*EXERCISE DESCRIPTION*
Copy out the final stretch of the listing: the line that contains "(82, 361) = (160, 468): orange" and all lines after it, exactly as they appear.

*GIVEN DATA*
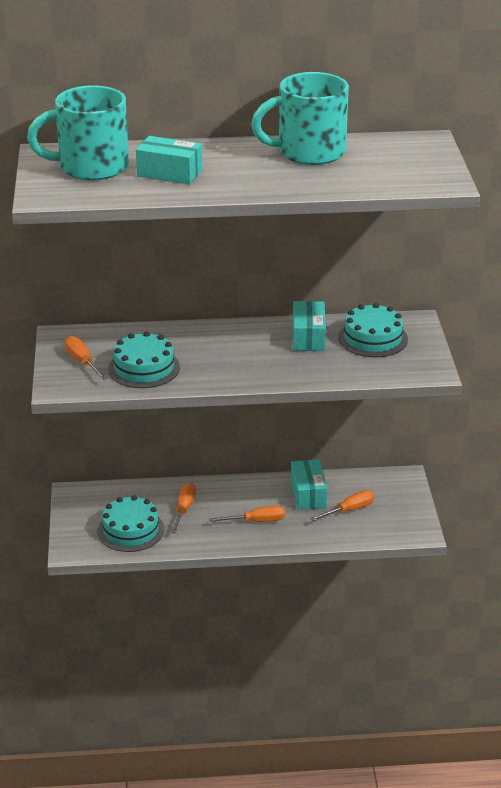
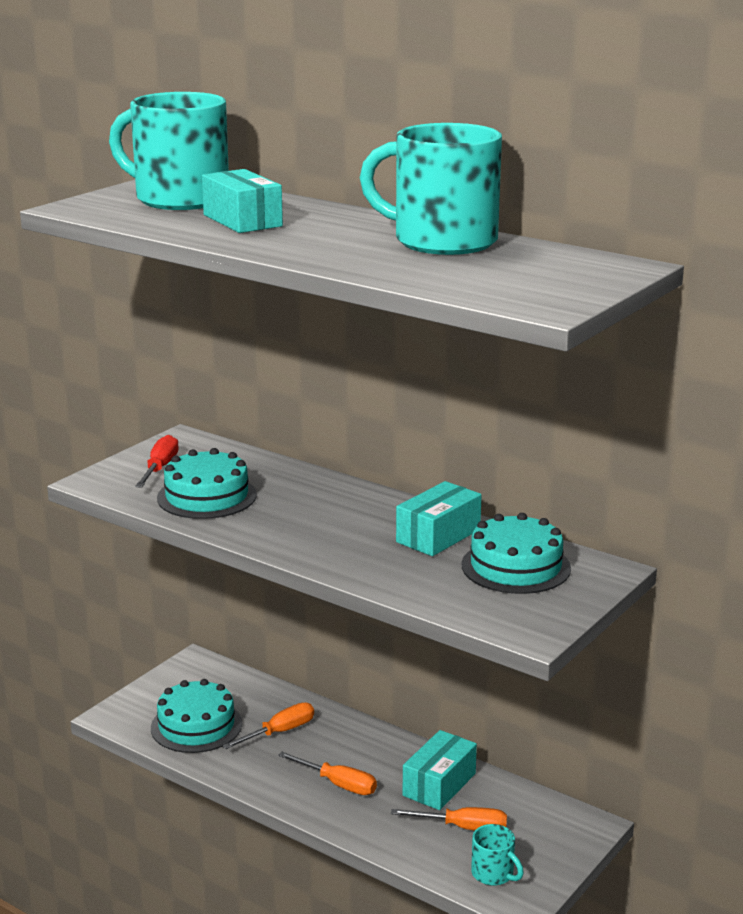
camera: 40 degrees right, 10 degrees down
(82, 361) = (160, 468): orange screwdriver -> red screwdriver
(392, 525) = (493, 874): none -> turquoise mug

*COMPLETED EXERCISE*
(82, 361) = (160, 468): orange screwdriver -> red screwdriver
(392, 525) = (493, 874): none -> turquoise mug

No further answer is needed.